• _SHORT PROBLEM_
Can you list every line in the items below that contains the string "plastic", copying each line in full? Case counts.

• _RECORDS FOR THE EXERCISE_
"""

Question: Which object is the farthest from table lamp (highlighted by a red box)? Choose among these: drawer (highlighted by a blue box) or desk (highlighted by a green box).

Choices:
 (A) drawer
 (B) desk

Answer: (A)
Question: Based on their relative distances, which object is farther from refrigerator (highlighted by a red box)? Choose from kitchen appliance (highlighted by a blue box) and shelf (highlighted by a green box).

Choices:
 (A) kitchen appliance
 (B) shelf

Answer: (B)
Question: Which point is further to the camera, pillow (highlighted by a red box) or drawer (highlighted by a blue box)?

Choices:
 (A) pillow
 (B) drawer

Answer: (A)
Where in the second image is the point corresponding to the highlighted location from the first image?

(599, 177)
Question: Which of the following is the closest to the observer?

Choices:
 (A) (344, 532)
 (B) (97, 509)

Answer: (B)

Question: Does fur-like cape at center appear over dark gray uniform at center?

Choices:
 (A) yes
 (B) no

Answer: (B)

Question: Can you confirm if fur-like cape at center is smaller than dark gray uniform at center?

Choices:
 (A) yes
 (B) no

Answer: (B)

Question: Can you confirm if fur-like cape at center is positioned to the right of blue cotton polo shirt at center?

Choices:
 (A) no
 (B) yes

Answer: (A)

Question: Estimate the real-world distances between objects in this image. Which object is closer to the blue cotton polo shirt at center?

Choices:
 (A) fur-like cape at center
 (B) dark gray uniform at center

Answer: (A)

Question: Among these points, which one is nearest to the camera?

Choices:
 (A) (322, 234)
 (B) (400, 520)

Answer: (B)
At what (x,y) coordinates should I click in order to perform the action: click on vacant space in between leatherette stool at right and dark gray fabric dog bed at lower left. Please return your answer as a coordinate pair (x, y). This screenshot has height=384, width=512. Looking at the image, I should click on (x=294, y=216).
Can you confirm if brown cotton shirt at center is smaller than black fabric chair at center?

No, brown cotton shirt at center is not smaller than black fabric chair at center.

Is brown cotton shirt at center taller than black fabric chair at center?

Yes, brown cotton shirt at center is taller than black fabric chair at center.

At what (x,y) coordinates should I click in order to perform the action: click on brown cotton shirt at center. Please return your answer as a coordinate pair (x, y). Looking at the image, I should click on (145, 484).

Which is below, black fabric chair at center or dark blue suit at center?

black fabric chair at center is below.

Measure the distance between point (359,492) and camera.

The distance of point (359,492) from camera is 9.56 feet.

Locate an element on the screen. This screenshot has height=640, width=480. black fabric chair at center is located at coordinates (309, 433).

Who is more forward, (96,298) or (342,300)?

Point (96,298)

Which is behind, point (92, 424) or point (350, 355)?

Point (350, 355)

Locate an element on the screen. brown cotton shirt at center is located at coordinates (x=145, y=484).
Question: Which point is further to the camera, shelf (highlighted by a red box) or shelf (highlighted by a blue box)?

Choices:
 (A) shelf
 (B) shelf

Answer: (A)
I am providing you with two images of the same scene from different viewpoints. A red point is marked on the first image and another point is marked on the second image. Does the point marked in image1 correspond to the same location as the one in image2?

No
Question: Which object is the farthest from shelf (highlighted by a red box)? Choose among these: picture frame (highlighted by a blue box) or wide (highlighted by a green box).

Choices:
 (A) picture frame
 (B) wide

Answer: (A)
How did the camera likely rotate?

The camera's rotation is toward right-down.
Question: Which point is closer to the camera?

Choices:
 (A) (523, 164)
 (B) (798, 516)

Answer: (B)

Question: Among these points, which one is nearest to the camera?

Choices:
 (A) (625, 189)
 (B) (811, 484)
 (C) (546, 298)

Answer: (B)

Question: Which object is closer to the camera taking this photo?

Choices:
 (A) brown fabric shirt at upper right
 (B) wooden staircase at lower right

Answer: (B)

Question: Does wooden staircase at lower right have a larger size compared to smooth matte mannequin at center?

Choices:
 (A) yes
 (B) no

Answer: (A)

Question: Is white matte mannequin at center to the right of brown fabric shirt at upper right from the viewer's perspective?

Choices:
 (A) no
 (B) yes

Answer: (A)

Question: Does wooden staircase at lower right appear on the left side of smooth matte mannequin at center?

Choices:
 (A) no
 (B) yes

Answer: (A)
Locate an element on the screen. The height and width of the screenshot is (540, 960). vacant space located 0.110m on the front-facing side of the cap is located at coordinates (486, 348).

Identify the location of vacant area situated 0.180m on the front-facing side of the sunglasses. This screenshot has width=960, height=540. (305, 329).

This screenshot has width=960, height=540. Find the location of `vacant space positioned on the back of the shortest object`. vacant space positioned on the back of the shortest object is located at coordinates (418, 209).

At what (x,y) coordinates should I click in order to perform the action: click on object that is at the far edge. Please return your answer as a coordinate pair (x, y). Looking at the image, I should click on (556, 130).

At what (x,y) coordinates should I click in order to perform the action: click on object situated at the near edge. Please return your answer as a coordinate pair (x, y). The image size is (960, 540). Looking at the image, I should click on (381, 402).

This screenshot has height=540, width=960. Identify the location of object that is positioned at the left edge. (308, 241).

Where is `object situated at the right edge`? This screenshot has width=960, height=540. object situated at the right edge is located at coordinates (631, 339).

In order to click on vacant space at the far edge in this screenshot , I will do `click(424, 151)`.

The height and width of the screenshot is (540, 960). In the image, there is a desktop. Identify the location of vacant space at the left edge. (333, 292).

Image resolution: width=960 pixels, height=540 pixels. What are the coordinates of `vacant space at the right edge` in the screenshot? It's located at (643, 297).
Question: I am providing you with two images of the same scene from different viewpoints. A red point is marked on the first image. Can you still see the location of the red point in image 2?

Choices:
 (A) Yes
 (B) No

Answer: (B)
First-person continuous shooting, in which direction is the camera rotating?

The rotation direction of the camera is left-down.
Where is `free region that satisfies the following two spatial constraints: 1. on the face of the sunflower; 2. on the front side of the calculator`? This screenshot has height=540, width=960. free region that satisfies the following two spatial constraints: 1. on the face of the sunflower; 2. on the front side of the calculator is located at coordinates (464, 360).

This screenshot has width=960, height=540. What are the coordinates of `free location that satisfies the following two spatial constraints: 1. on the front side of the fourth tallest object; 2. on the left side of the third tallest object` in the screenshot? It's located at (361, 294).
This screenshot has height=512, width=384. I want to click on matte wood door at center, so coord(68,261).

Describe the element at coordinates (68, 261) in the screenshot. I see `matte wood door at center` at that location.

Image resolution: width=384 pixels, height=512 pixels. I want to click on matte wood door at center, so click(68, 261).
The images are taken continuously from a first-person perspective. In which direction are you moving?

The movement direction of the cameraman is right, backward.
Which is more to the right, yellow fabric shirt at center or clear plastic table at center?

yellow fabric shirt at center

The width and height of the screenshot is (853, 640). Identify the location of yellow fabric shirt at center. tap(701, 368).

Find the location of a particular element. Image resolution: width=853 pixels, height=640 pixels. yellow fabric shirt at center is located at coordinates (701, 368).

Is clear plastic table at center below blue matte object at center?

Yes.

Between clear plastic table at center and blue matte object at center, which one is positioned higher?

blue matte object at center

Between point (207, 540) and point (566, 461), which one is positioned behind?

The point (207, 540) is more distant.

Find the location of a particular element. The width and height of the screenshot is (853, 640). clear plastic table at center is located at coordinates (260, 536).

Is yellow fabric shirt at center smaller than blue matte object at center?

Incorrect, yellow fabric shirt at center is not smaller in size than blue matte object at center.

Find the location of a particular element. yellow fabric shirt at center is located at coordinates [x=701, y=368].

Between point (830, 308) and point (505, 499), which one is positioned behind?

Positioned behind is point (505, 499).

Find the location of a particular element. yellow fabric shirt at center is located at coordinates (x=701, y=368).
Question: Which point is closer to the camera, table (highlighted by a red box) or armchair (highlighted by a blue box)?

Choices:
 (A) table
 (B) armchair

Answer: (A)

"""

• _THE RESULT_
Which is more to the right, yellow fabric shirt at center or clear plastic table at center?
Is clear plastic table at center below blue matte object at center?
Between clear plastic table at center and blue matte object at center, which one is positioned higher?
Find the location of a particular element. The width and height of the screenshot is (853, 640). clear plastic table at center is located at coordinates (260, 536).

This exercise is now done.